What you return must match the entries word for word, minus the pictures.
◆ ◆ ◆ ◆ ◆
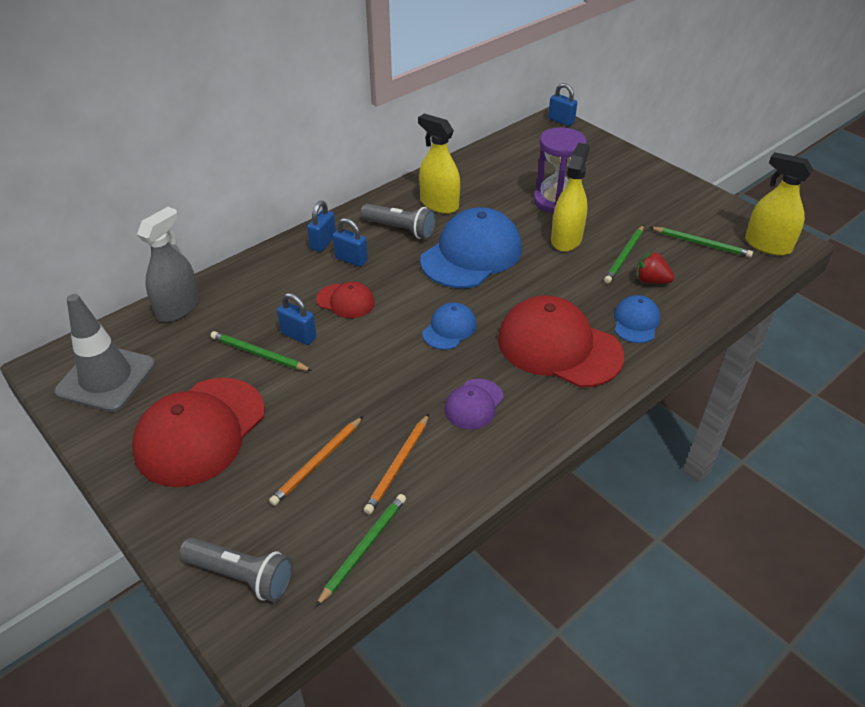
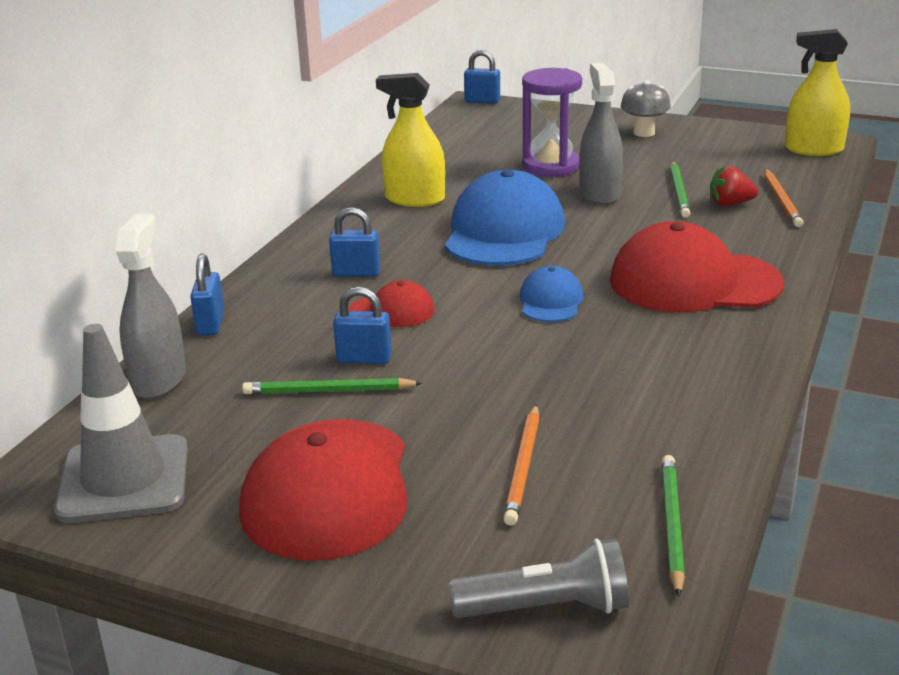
camera: 25 degrees left, 15 degrees down
(323, 242) = (301, 267): blue padlock -> blue padlock (210, 324)
(398, 465) = (627, 437): orange pencil -> orange pencil (781, 200)
(400, 229) = (390, 231): grey flashlight -> none
(474, 404) = (654, 356): purple cap -> none
(566, 239) = (599, 193): yellow spray bottle -> grey spray bottle
(636, 322) = (752, 240): blue cap -> none
(650, 188) = (644, 133): none -> grey mushroom
(701, 244) = (747, 163): green pencil -> none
◆ ◆ ◆ ◆ ◆
= RESPONSE =
camera: 25 degrees left, 15 degrees down
(323, 242) = (301, 267): blue padlock -> blue padlock (210, 324)
(398, 465) = (627, 437): orange pencil -> orange pencil (781, 200)
(400, 229) = (390, 231): grey flashlight -> none
(474, 404) = (654, 356): purple cap -> none
(566, 239) = (599, 193): yellow spray bottle -> grey spray bottle
(636, 322) = (752, 240): blue cap -> none
(650, 188) = (644, 133): none -> grey mushroom
(701, 244) = (747, 163): green pencil -> none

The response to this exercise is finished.